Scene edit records
◇ ◇ ◇

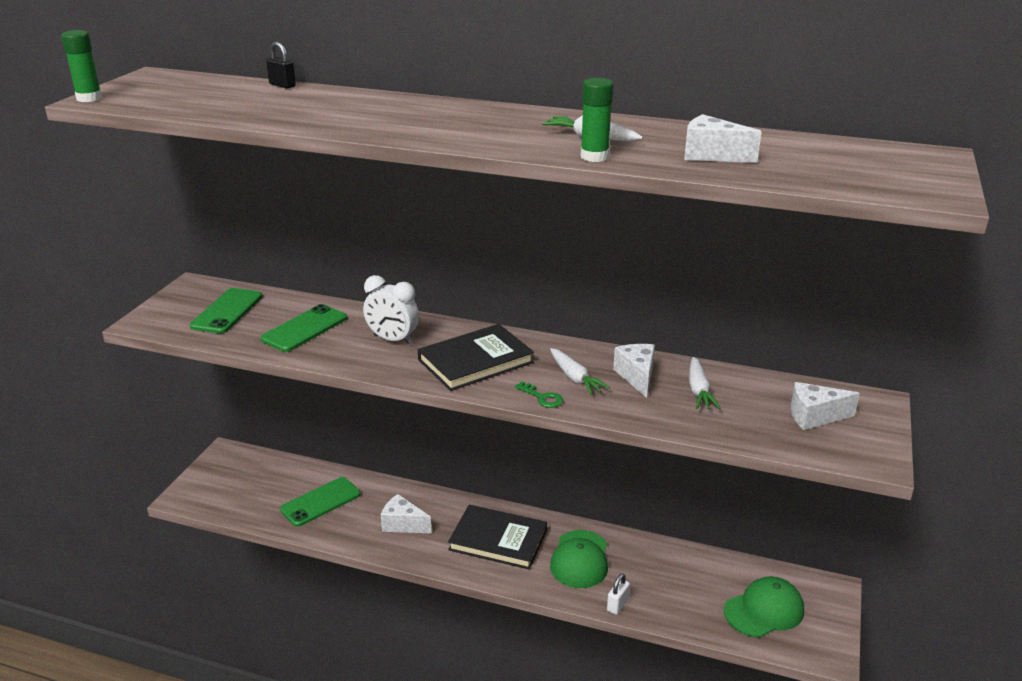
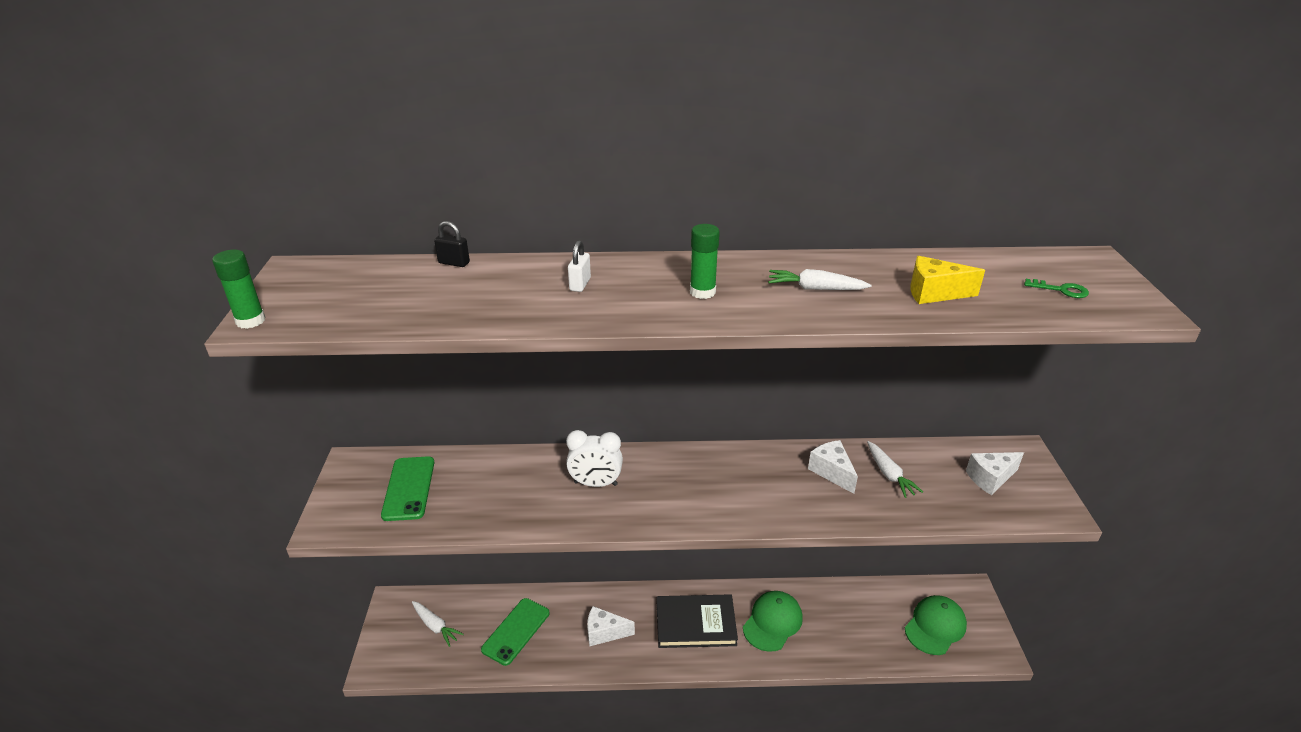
camera: 20 degrees left, 5 degrees up
green phone [261,304,347,352] -> none
black book [418,324,534,391] -> none
green key [515,381,563,408] -> green key moved to [1024,279,1089,298]
white carrot [550,348,610,395] -> white carrot moved to [412,601,464,647]
green cap [550,530,608,588] -> green cap turned 135 degrees counterclockwise [743,591,803,652]
green glue stick [580,78,614,162] -> green glue stick moved to [690,224,720,299]
white padlock [607,573,630,615] -> white padlock moved to [568,240,591,292]
white cheese [684,114,762,163] -> yellow cheese [910,256,985,304]

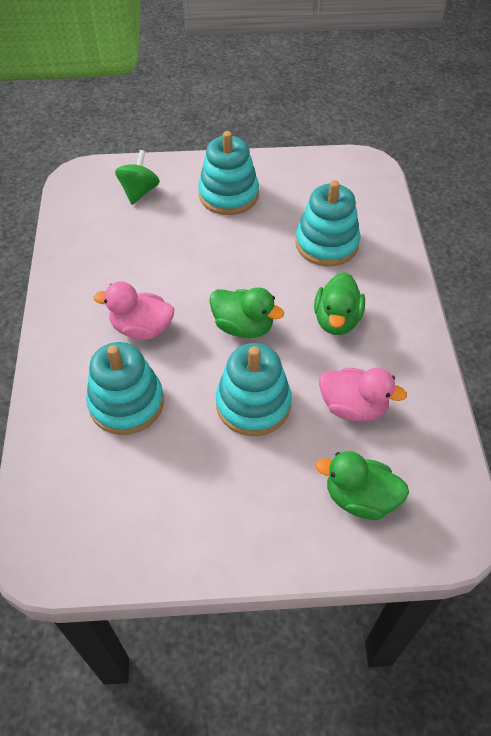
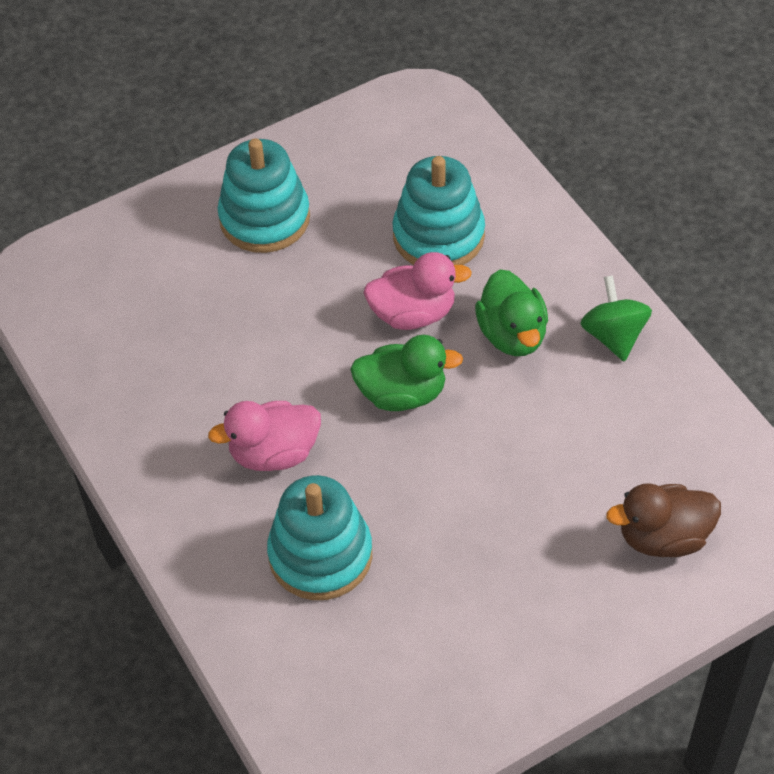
camera: 25 degrees left, 0 degrees up
green spinning top [115,150,160,205] -> green spinning top moved to [580,275,652,362]
turquoise stacking toy [216,343,292,436] -> none
green duck [315,451,409,520] -> brown duck [606,483,721,557]
pink duck [319,368,407,421] -> pink duck moved to [364,252,472,330]

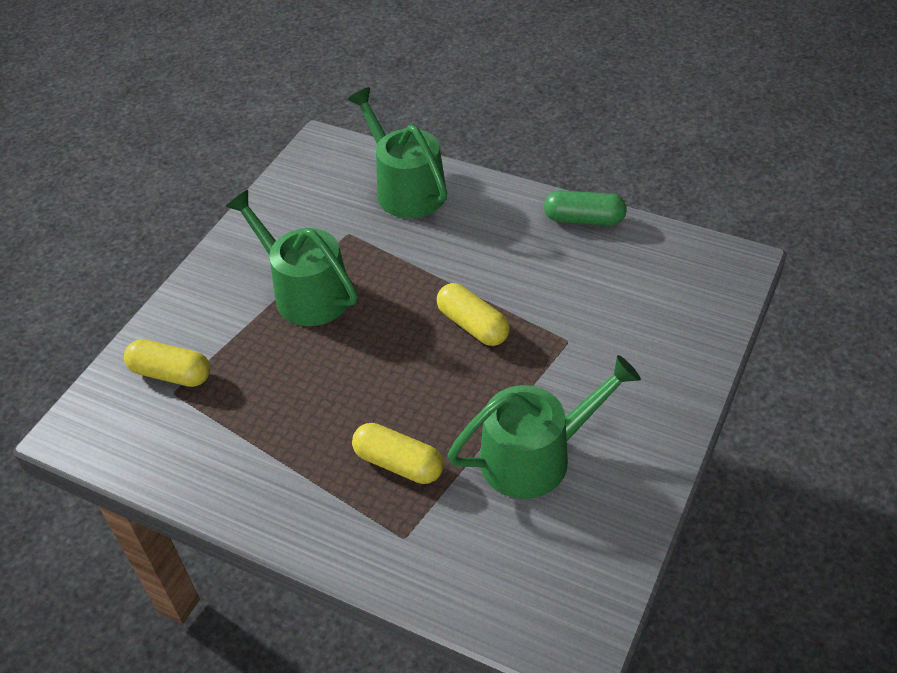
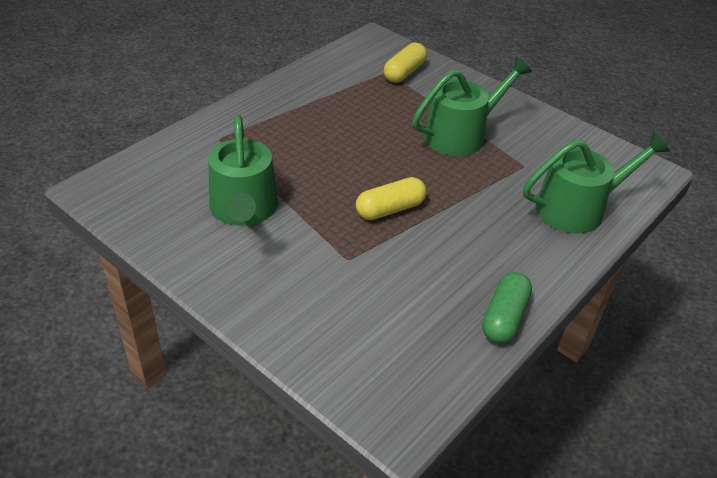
camera: 100 degrees right, 5 degrees down
yellow capsule [352,423,443,484] -> none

◇ ◇ ◇

▶ **Exercise details**: Whatever the records hold apart from pictures should be repeated exactly.

▶ **Result of the task**:
camera: 20 degrees left, 5 degrees up
green phone [261,304,347,352] -> none
black book [418,324,534,391] -> none
green key [515,381,563,408] -> green key moved to [1024,279,1089,298]
white carrot [550,348,610,395] -> white carrot moved to [412,601,464,647]
green cap [550,530,608,588] -> green cap turned 135 degrees counterclockwise [743,591,803,652]
green glue stick [580,78,614,162] -> green glue stick moved to [690,224,720,299]
white padlock [607,573,630,615] -> white padlock moved to [568,240,591,292]
white cheese [684,114,762,163] -> yellow cheese [910,256,985,304]

camera: 25 degrees left, 0 degrees up
green spinning top [115,150,160,205] -> green spinning top moved to [580,275,652,362]
turquoise stacking toy [216,343,292,436] -> none
green duck [315,451,409,520] -> brown duck [606,483,721,557]
pink duck [319,368,407,421] -> pink duck moved to [364,252,472,330]

camera: 100 degrees right, 5 degrees down
yellow capsule [352,423,443,484] -> none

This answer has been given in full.